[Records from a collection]
- - - - - - -

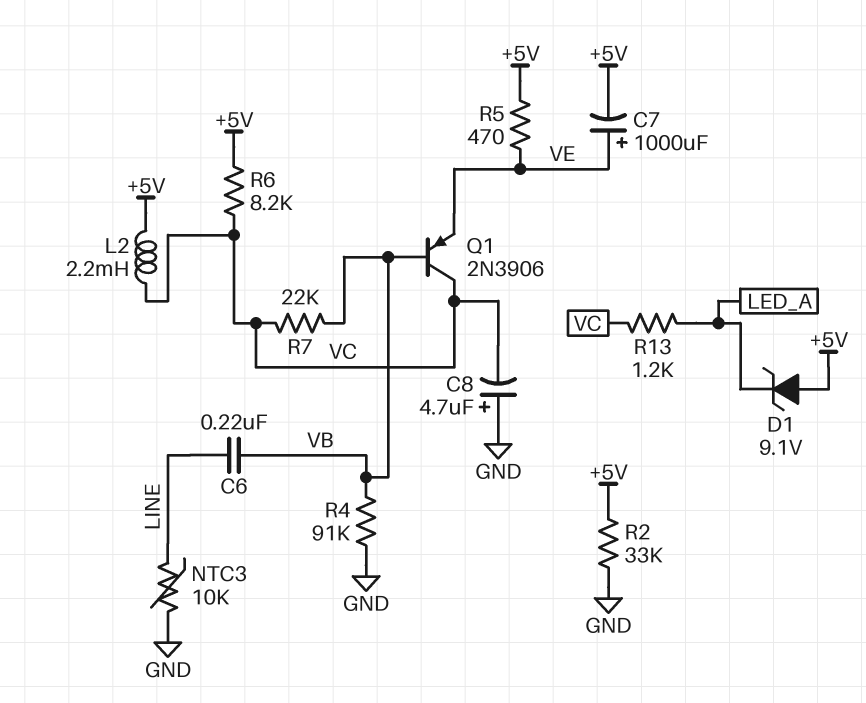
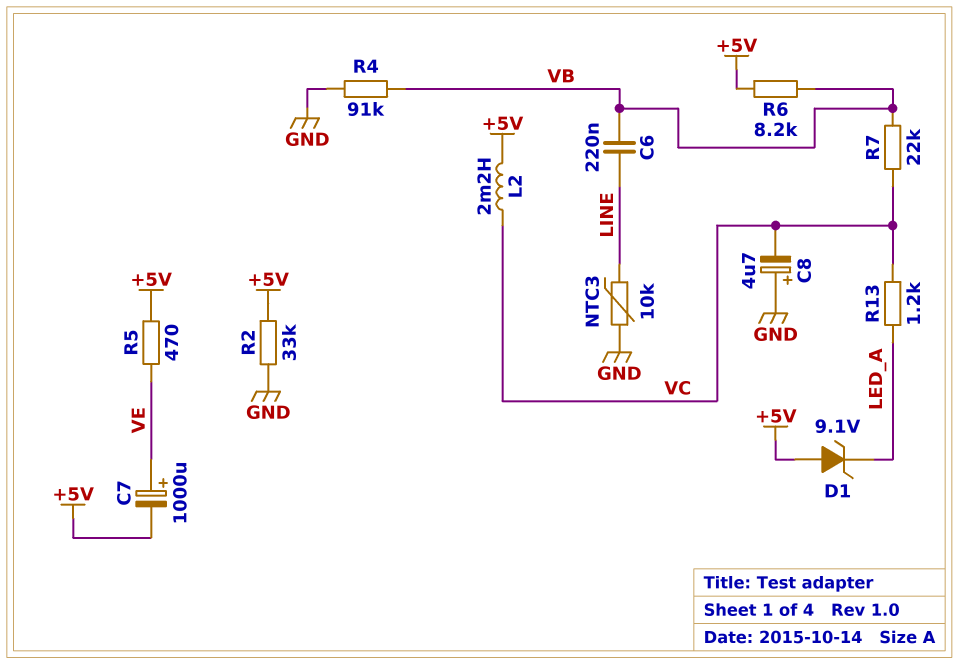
Q1: PNP 2N3906 (B VB, C VC, E VE) -> none
R6: 8.2k (+5V, VC) -> 8.2k (+5V, VB)

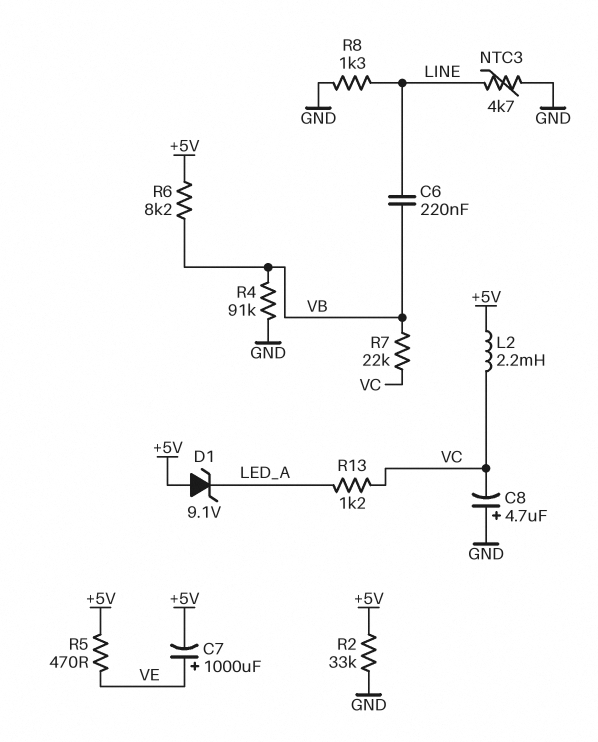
NTC3: 10k (GND, LINE) -> 4.7k (GND, LINE)
R8: none -> 1.3k (GND, LINE)

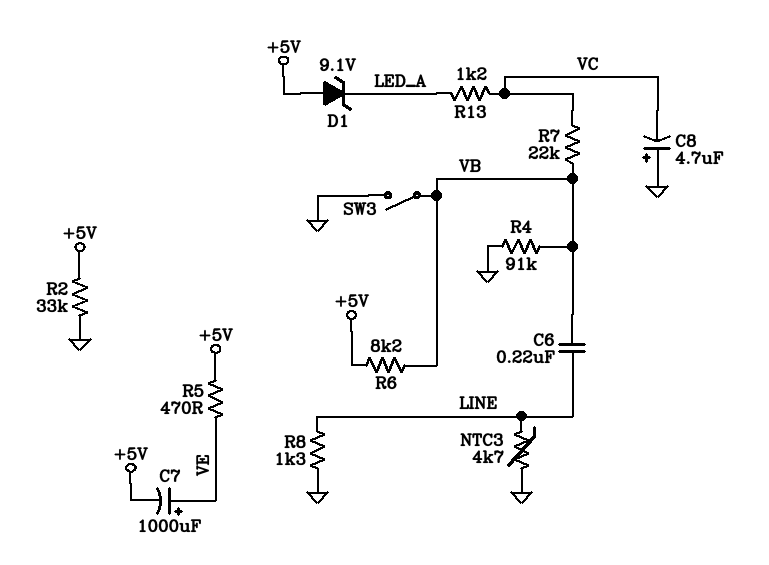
L2: 2.2mH (+5V, VC) -> none
SW3: none -> switch (GND, VB)

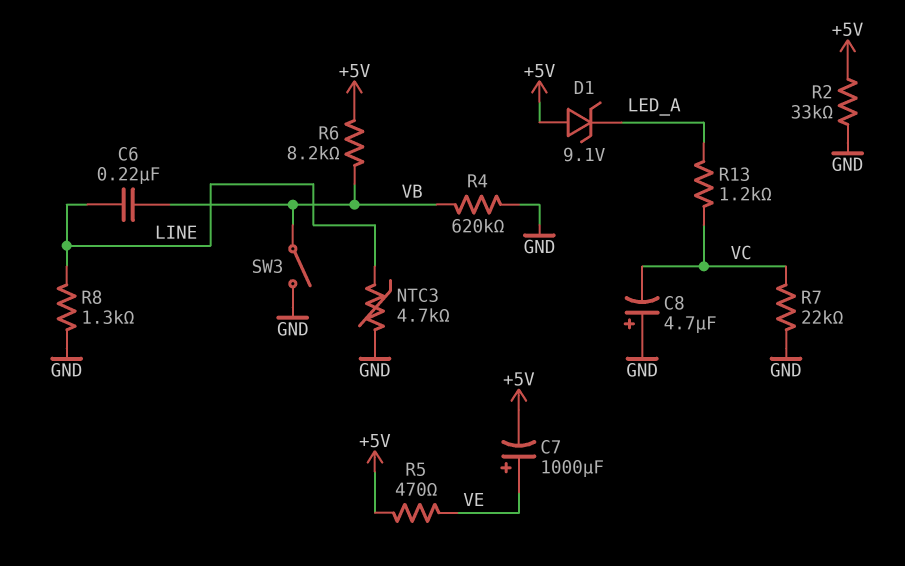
R4: 91k (GND, VB) -> 620k (GND, VB)
R7: 22k (VB, VC) -> 22k (GND, VC)

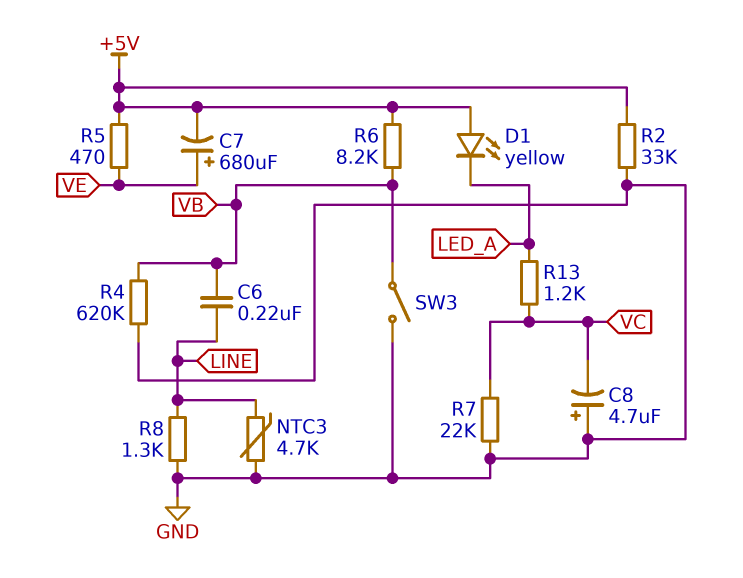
C7: 1000uF (plus VE, minus +5V) -> 680uF (plus VE, minus +5V)
D1: zener 9.1V (A +5V, K LED_A) -> LED yellow (A +5V, K LED_A)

- - - - - - -

THE TASK
All that should be returned is the run of lines from the start of the entries above to the line bearing "C7: 1000uF (plus", each exact, with pictures omitted.

OUTPUT BELOW
Q1: PNP 2N3906 (B VB, C VC, E VE) -> none
R6: 8.2k (+5V, VC) -> 8.2k (+5V, VB)

NTC3: 10k (GND, LINE) -> 4.7k (GND, LINE)
R8: none -> 1.3k (GND, LINE)

L2: 2.2mH (+5V, VC) -> none
SW3: none -> switch (GND, VB)

R4: 91k (GND, VB) -> 620k (GND, VB)
R7: 22k (VB, VC) -> 22k (GND, VC)

C7: 1000uF (plus VE, minus +5V) -> 680uF (plus VE, minus +5V)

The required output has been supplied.